» **GIVEN RECORDS**:
<<<<

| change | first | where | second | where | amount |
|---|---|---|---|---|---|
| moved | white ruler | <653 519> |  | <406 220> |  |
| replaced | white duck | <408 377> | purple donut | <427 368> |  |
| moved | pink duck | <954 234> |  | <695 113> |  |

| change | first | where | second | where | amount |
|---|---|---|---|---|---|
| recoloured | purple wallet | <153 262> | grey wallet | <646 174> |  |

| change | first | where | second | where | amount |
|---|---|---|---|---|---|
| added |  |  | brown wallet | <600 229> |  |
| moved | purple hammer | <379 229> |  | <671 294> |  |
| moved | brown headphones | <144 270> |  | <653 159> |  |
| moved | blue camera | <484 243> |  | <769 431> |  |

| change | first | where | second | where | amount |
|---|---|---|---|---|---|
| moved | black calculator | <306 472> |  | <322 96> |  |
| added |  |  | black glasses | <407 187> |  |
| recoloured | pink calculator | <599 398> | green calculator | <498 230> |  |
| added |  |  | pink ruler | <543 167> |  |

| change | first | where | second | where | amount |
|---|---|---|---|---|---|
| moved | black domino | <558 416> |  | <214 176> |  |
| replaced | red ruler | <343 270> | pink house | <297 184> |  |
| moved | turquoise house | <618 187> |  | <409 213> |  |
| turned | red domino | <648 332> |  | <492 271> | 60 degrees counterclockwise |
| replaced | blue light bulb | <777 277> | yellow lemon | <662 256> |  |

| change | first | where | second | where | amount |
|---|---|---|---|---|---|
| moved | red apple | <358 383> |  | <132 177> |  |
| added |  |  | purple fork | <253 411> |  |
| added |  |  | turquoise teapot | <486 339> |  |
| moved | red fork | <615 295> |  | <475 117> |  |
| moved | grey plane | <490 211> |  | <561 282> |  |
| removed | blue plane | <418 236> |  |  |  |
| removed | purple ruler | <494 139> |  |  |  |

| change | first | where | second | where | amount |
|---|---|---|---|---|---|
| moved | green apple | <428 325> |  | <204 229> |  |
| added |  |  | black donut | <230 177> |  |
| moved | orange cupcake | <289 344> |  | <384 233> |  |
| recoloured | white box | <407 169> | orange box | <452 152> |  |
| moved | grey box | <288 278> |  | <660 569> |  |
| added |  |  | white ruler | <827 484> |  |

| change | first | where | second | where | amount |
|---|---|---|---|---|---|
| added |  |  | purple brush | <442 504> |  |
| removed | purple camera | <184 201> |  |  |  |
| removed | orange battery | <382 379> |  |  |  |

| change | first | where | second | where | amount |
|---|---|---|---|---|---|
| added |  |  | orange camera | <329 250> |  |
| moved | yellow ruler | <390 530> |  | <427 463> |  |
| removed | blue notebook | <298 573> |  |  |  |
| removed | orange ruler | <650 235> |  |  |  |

>>>>

» **TASK BRIEF**: Return the data in its entirety, exactly as given.

» **ANSWER FOR THIS EXERCISE**:
| change | first | where | second | where | amount |
|---|---|---|---|---|---|
| moved | white ruler | <653 519> |  | <406 220> |  |
| replaced | white duck | <408 377> | purple donut | <427 368> |  |
| moved | pink duck | <954 234> |  | <695 113> |  |

| change | first | where | second | where | amount |
|---|---|---|---|---|---|
| recoloured | purple wallet | <153 262> | grey wallet | <646 174> |  |

| change | first | where | second | where | amount |
|---|---|---|---|---|---|
| added |  |  | brown wallet | <600 229> |  |
| moved | purple hammer | <379 229> |  | <671 294> |  |
| moved | brown headphones | <144 270> |  | <653 159> |  |
| moved | blue camera | <484 243> |  | <769 431> |  |

| change | first | where | second | where | amount |
|---|---|---|---|---|---|
| moved | black calculator | <306 472> |  | <322 96> |  |
| added |  |  | black glasses | <407 187> |  |
| recoloured | pink calculator | <599 398> | green calculator | <498 230> |  |
| added |  |  | pink ruler | <543 167> |  |

| change | first | where | second | where | amount |
|---|---|---|---|---|---|
| moved | black domino | <558 416> |  | <214 176> |  |
| replaced | red ruler | <343 270> | pink house | <297 184> |  |
| moved | turquoise house | <618 187> |  | <409 213> |  |
| turned | red domino | <648 332> |  | <492 271> | 60 degrees counterclockwise |
| replaced | blue light bulb | <777 277> | yellow lemon | <662 256> |  |

| change | first | where | second | where | amount |
|---|---|---|---|---|---|
| moved | red apple | <358 383> |  | <132 177> |  |
| added |  |  | purple fork | <253 411> |  |
| added |  |  | turquoise teapot | <486 339> |  |
| moved | red fork | <615 295> |  | <475 117> |  |
| moved | grey plane | <490 211> |  | <561 282> |  |
| removed | blue plane | <418 236> |  |  |  |
| removed | purple ruler | <494 139> |  |  |  |

| change | first | where | second | where | amount |
|---|---|---|---|---|---|
| moved | green apple | <428 325> |  | <204 229> |  |
| added |  |  | black donut | <230 177> |  |
| moved | orange cupcake | <289 344> |  | <384 233> |  |
| recoloured | white box | <407 169> | orange box | <452 152> |  |
| moved | grey box | <288 278> |  | <660 569> |  |
| added |  |  | white ruler | <827 484> |  |

| change | first | where | second | where | amount |
|---|---|---|---|---|---|
| added |  |  | purple brush | <442 504> |  |
| removed | purple camera | <184 201> |  |  |  |
| removed | orange battery | <382 379> |  |  |  |

| change | first | where | second | where | amount |
|---|---|---|---|---|---|
| added |  |  | orange camera | <329 250> |  |
| moved | yellow ruler | <390 530> |  | <427 463> |  |
| removed | blue notebook | <298 573> |  |  |  |
| removed | orange ruler | <650 235> |  |  |  |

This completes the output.